▶ ABOUT THIS TASK
Everything in the records below except the pictures must be written out exactly.

━━ DATASET CONTENT

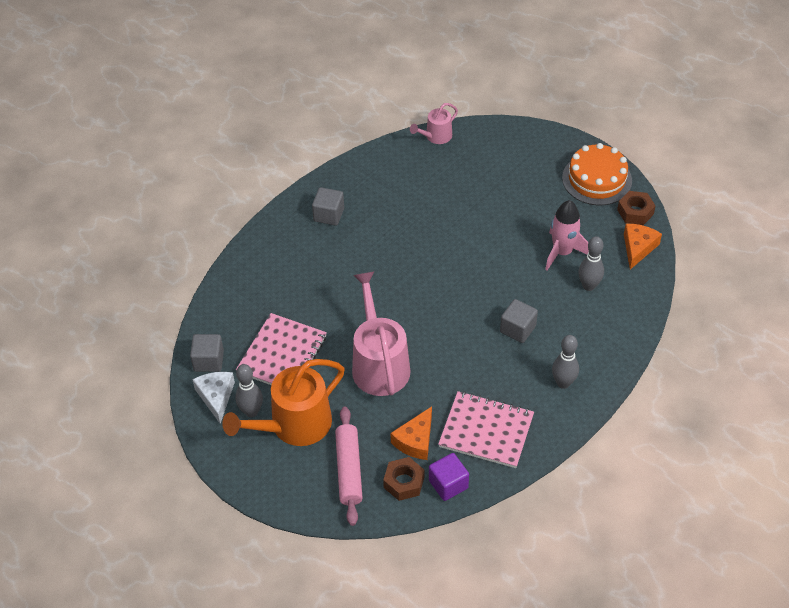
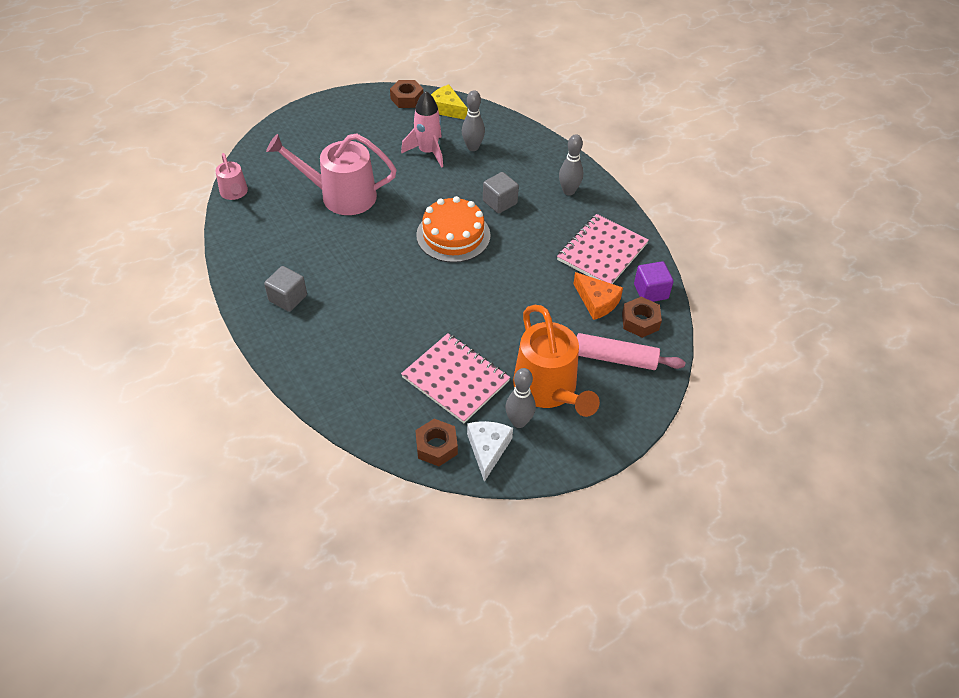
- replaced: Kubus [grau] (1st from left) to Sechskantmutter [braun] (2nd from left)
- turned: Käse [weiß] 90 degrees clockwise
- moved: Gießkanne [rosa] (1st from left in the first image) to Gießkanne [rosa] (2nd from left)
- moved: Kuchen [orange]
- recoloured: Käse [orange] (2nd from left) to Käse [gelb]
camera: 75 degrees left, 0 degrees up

━━━━

▶ RESPONSE TO THIS EXERCISE
- replaced: Kubus [grau] (1st from left) to Sechskantmutter [braun] (2nd from left)
- turned: Käse [weiß] 90 degrees clockwise
- moved: Gießkanne [rosa] (1st from left in the first image) to Gießkanne [rosa] (2nd from left)
- moved: Kuchen [orange]
- recoloured: Käse [orange] (2nd from left) to Käse [gelb]
camera: 75 degrees left, 0 degrees up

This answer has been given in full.